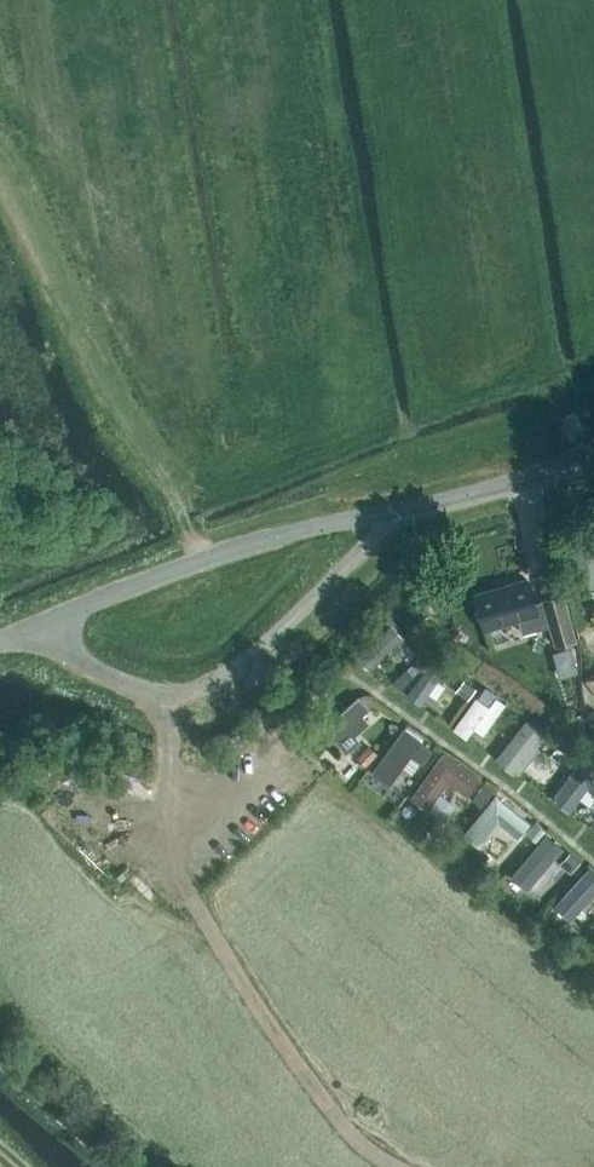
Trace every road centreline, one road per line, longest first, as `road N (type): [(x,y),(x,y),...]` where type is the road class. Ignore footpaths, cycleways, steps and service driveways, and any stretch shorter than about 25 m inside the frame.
road 1 (unclassified): [(35,631),(85,664),(143,687),(190,693),(224,679),(263,646),(401,512)]
road 2 (track): [(168,840),(239,980),(336,1112),(401,1166)]
road 3 (unclassified): [(35,631),(241,542),(401,512)]
road 4 (unclassified): [(401,512),(593,454)]

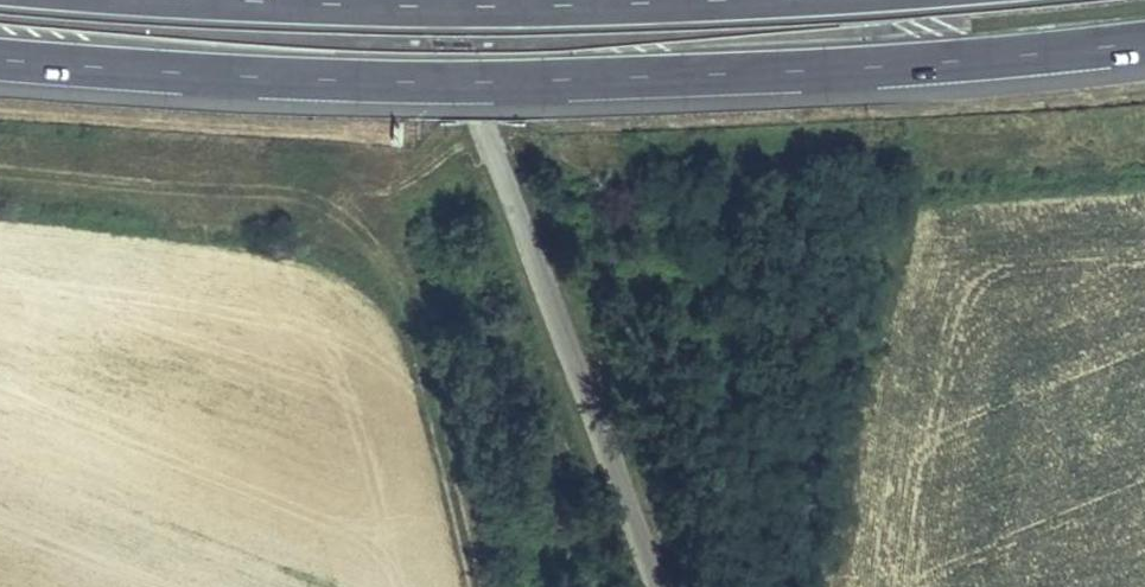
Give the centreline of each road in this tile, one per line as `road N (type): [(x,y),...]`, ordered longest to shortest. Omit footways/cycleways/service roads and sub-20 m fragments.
road 1 (motorway): [(0,60),(417,82),(801,72),(1144,43)]
road 2 (unclassified): [(655,586),(585,386),(432,0)]
road 3 (motorway): [(726,0),(403,6),(202,0)]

# What the task asks:
The entries above need to be transcribed word for word, and the pictures stay out.

# Task solution:
Trace every road centreline, one road per line, longest first, as `road N (type): [(x,y),(x,y),...]` where type is the road class. Ignore footpaths, cycleways, steps and service driveways, and any stretch shorter than about 25 m inside the frame.
road 1 (unclassified): [(35,631),(85,664),(143,687),(190,693),(224,679),(263,646),(401,512)]
road 2 (track): [(168,840),(239,980),(336,1112),(401,1166)]
road 3 (unclassified): [(35,631),(241,542),(401,512)]
road 4 (unclassified): [(401,512),(593,454)]

Give the centreline of each road in this tile, one per line as `road N (type): [(x,y),...]`, ordered longest to shortest. Omit footways/cycleways/service roads and sub-20 m fragments.
road 1 (motorway): [(0,60),(417,82),(801,72),(1144,43)]
road 2 (unclassified): [(655,586),(585,386),(432,0)]
road 3 (motorway): [(726,0),(403,6),(202,0)]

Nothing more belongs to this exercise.